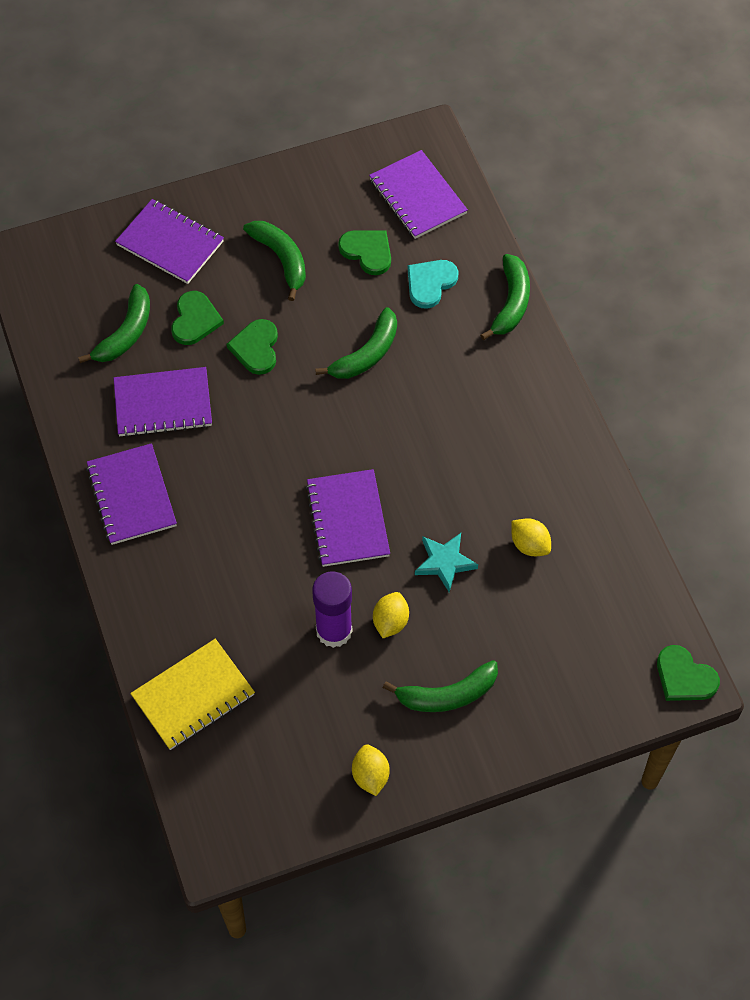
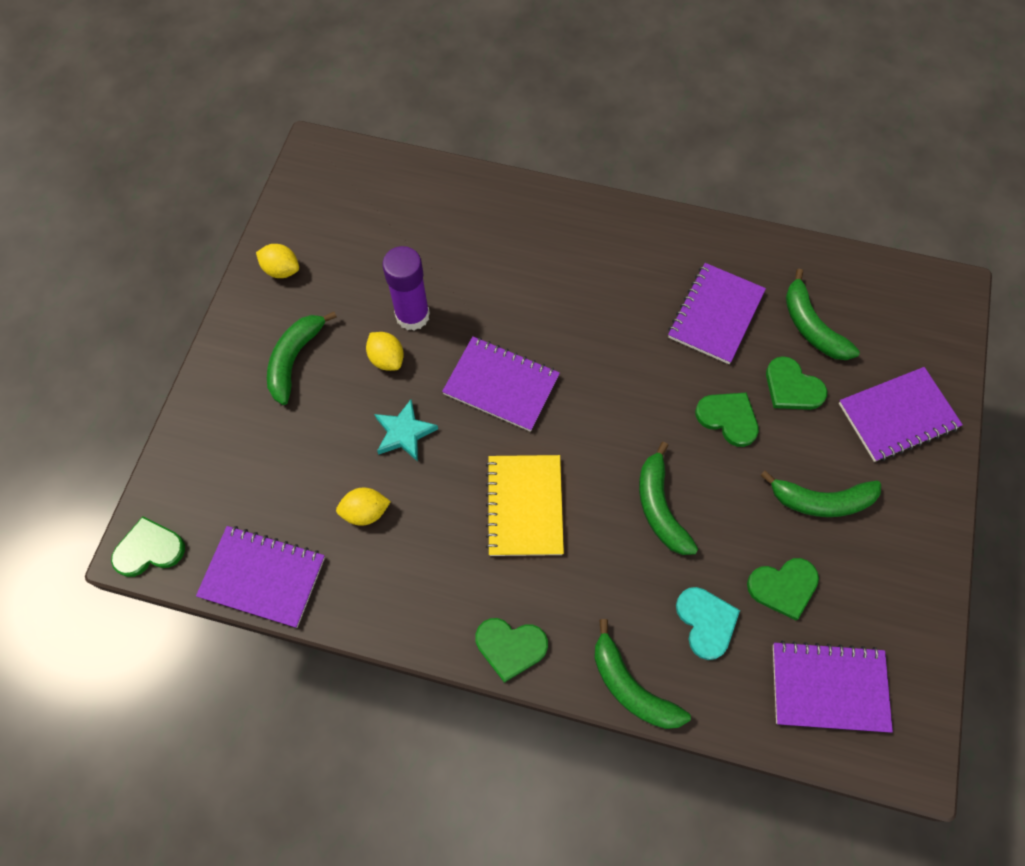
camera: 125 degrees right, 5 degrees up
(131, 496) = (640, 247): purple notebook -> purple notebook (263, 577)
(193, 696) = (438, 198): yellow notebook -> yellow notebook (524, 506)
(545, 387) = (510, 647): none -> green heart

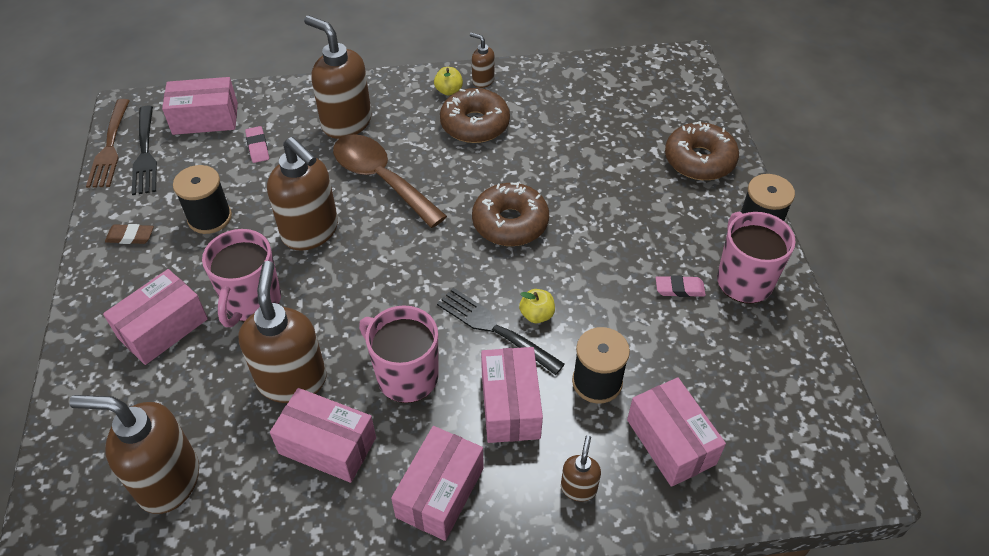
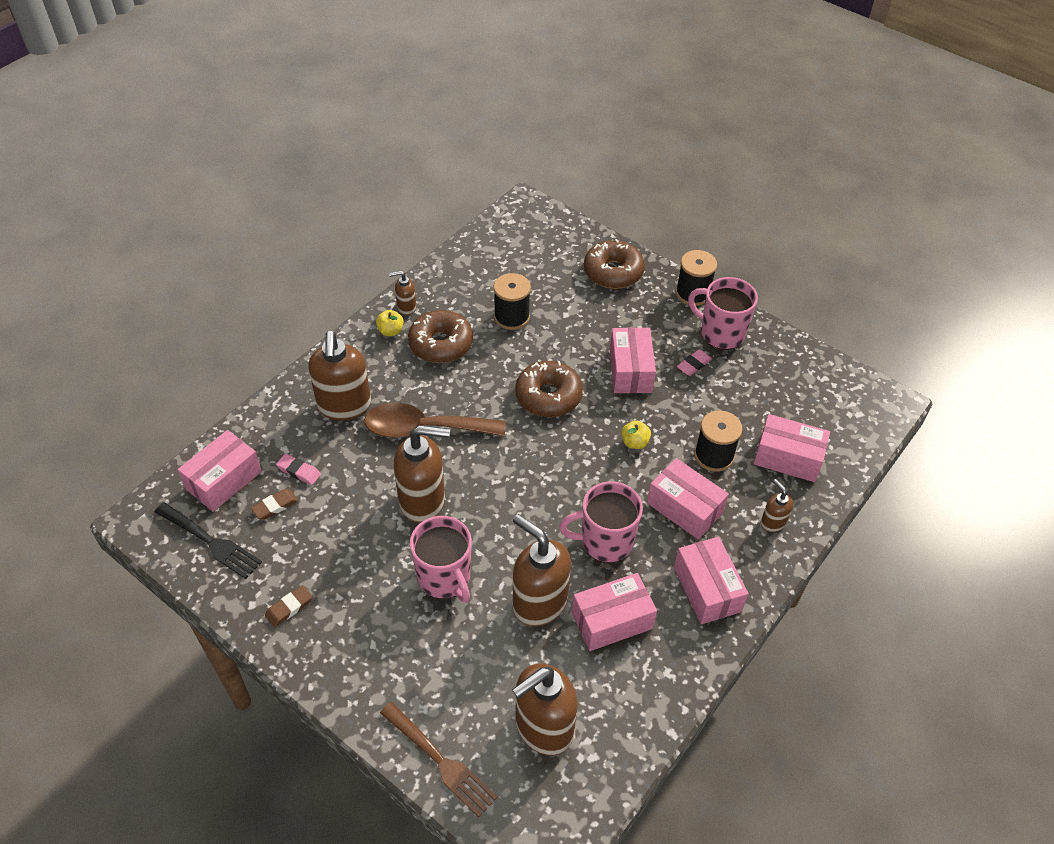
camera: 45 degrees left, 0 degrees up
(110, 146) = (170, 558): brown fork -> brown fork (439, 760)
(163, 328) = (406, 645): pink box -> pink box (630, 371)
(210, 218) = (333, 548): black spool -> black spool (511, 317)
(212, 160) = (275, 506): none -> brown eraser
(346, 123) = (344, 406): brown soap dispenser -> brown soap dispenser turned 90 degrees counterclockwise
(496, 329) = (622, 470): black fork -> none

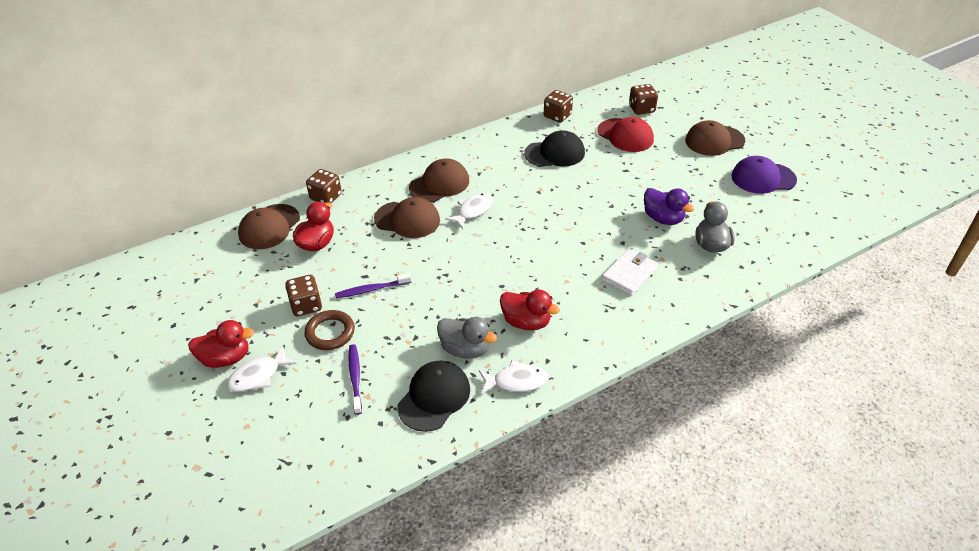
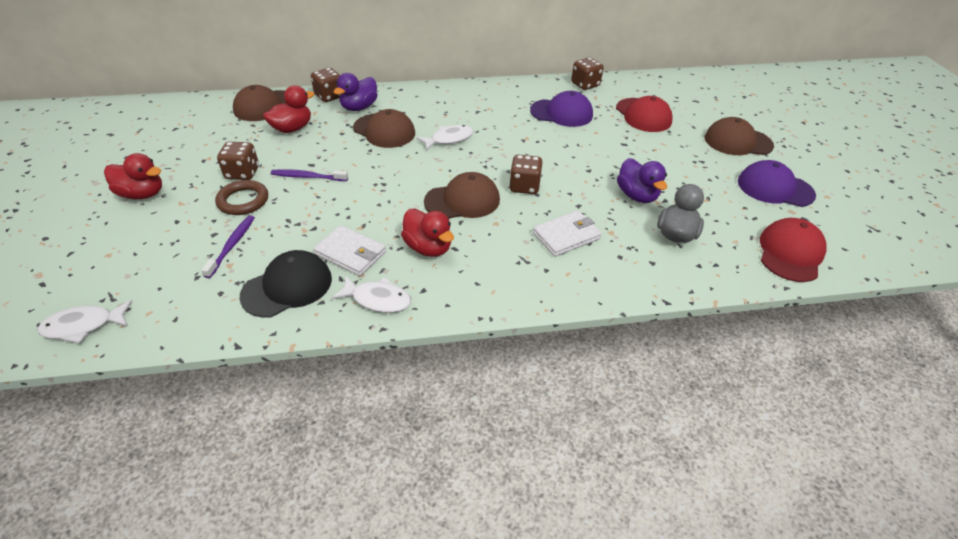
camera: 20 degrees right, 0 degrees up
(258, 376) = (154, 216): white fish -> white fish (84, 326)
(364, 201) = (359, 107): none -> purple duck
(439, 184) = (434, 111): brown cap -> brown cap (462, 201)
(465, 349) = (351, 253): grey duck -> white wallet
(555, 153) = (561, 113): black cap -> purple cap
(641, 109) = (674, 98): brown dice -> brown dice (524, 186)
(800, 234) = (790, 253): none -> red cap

- Task brief
Each line of the material needs to be given again exactly, without any of its pictures.

- Exercise output
camera: 125 degrees right, 5 degrees up
(131, 496) = (640, 247): purple notebook -> purple notebook (263, 577)
(193, 696) = (438, 198): yellow notebook -> yellow notebook (524, 506)
(545, 387) = (510, 647): none -> green heart

camera: 45 degrees left, 0 degrees up
(110, 146) = (170, 558): brown fork -> brown fork (439, 760)
(163, 328) = (406, 645): pink box -> pink box (630, 371)
(210, 218) = (333, 548): black spool -> black spool (511, 317)
(212, 160) = (275, 506): none -> brown eraser
(346, 123) = (344, 406): brown soap dispenser -> brown soap dispenser turned 90 degrees counterclockwise
(496, 329) = (622, 470): black fork -> none

camera: 20 degrees right, 0 degrees up
(258, 376) = (154, 216): white fish -> white fish (84, 326)
(364, 201) = (359, 107): none -> purple duck
(439, 184) = (434, 111): brown cap -> brown cap (462, 201)
(465, 349) = (351, 253): grey duck -> white wallet
(555, 153) = (561, 113): black cap -> purple cap
(641, 109) = (674, 98): brown dice -> brown dice (524, 186)
(800, 234) = (790, 253): none -> red cap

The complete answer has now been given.